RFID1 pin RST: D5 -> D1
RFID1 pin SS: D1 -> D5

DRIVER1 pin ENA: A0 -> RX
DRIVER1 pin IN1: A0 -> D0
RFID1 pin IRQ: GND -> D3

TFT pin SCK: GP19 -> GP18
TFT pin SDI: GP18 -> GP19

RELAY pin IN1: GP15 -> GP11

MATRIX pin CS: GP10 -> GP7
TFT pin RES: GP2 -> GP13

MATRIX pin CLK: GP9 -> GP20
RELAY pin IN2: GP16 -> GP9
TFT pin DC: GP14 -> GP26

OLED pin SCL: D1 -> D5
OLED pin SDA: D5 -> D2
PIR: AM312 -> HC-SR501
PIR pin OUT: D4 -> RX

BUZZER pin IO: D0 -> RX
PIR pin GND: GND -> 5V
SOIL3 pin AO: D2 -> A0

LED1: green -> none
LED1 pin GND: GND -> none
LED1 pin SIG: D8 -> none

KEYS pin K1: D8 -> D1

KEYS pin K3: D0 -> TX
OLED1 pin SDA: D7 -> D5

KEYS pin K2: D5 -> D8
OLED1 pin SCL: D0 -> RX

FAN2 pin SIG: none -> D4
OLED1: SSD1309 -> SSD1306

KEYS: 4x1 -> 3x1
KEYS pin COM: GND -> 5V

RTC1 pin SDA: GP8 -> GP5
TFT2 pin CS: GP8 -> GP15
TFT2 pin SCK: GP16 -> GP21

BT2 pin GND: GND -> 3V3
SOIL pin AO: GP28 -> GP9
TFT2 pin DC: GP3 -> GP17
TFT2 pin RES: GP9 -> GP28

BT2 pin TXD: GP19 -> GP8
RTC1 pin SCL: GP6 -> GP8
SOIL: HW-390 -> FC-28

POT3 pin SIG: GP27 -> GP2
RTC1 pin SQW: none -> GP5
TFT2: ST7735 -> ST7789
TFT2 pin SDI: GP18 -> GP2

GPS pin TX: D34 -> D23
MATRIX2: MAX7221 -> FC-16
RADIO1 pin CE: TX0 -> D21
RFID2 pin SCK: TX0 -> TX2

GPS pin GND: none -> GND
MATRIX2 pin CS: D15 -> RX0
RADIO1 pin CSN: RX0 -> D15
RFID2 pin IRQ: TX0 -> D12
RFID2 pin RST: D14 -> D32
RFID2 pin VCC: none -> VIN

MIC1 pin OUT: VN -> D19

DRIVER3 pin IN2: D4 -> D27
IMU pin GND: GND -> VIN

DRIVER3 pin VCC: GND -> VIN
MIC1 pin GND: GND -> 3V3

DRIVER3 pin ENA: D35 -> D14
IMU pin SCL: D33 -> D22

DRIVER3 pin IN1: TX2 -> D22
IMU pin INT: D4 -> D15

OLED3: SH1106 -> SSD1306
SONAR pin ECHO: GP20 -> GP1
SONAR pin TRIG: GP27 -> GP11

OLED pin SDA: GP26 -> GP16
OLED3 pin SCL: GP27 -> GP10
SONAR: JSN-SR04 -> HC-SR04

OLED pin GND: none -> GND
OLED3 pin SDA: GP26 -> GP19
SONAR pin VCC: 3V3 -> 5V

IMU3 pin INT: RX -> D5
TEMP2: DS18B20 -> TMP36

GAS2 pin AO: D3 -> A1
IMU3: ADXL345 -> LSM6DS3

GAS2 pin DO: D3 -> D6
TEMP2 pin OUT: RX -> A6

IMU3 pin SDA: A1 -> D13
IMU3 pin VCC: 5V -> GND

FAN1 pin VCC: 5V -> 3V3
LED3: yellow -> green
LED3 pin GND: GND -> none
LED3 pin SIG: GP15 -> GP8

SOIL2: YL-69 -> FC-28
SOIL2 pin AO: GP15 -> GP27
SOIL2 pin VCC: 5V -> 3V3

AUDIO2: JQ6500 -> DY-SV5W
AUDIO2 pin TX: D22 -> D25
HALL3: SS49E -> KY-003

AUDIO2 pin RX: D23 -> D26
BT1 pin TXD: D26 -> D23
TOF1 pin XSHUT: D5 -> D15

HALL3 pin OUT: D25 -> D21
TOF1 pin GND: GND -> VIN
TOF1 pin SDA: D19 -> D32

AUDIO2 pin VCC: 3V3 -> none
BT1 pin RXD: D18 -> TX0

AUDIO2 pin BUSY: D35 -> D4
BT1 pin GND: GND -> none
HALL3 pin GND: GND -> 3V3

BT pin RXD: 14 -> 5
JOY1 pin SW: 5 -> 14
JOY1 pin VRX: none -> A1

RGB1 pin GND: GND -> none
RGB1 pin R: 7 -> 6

::::::::

Up to and including the line with "MATRIX2: MAX7221 -> FC-16", write out the records above exactly, starting from their first line.

RFID1 pin RST: D5 -> D1
RFID1 pin SS: D1 -> D5

DRIVER1 pin ENA: A0 -> RX
DRIVER1 pin IN1: A0 -> D0
RFID1 pin IRQ: GND -> D3

TFT pin SCK: GP19 -> GP18
TFT pin SDI: GP18 -> GP19

RELAY pin IN1: GP15 -> GP11

MATRIX pin CS: GP10 -> GP7
TFT pin RES: GP2 -> GP13

MATRIX pin CLK: GP9 -> GP20
RELAY pin IN2: GP16 -> GP9
TFT pin DC: GP14 -> GP26

OLED pin SCL: D1 -> D5
OLED pin SDA: D5 -> D2
PIR: AM312 -> HC-SR501
PIR pin OUT: D4 -> RX

BUZZER pin IO: D0 -> RX
PIR pin GND: GND -> 5V
SOIL3 pin AO: D2 -> A0

LED1: green -> none
LED1 pin GND: GND -> none
LED1 pin SIG: D8 -> none

KEYS pin K1: D8 -> D1

KEYS pin K3: D0 -> TX
OLED1 pin SDA: D7 -> D5

KEYS pin K2: D5 -> D8
OLED1 pin SCL: D0 -> RX

FAN2 pin SIG: none -> D4
OLED1: SSD1309 -> SSD1306

KEYS: 4x1 -> 3x1
KEYS pin COM: GND -> 5V

RTC1 pin SDA: GP8 -> GP5
TFT2 pin CS: GP8 -> GP15
TFT2 pin SCK: GP16 -> GP21

BT2 pin GND: GND -> 3V3
SOIL pin AO: GP28 -> GP9
TFT2 pin DC: GP3 -> GP17
TFT2 pin RES: GP9 -> GP28

BT2 pin TXD: GP19 -> GP8
RTC1 pin SCL: GP6 -> GP8
SOIL: HW-390 -> FC-28

POT3 pin SIG: GP27 -> GP2
RTC1 pin SQW: none -> GP5
TFT2: ST7735 -> ST7789
TFT2 pin SDI: GP18 -> GP2

GPS pin TX: D34 -> D23
MATRIX2: MAX7221 -> FC-16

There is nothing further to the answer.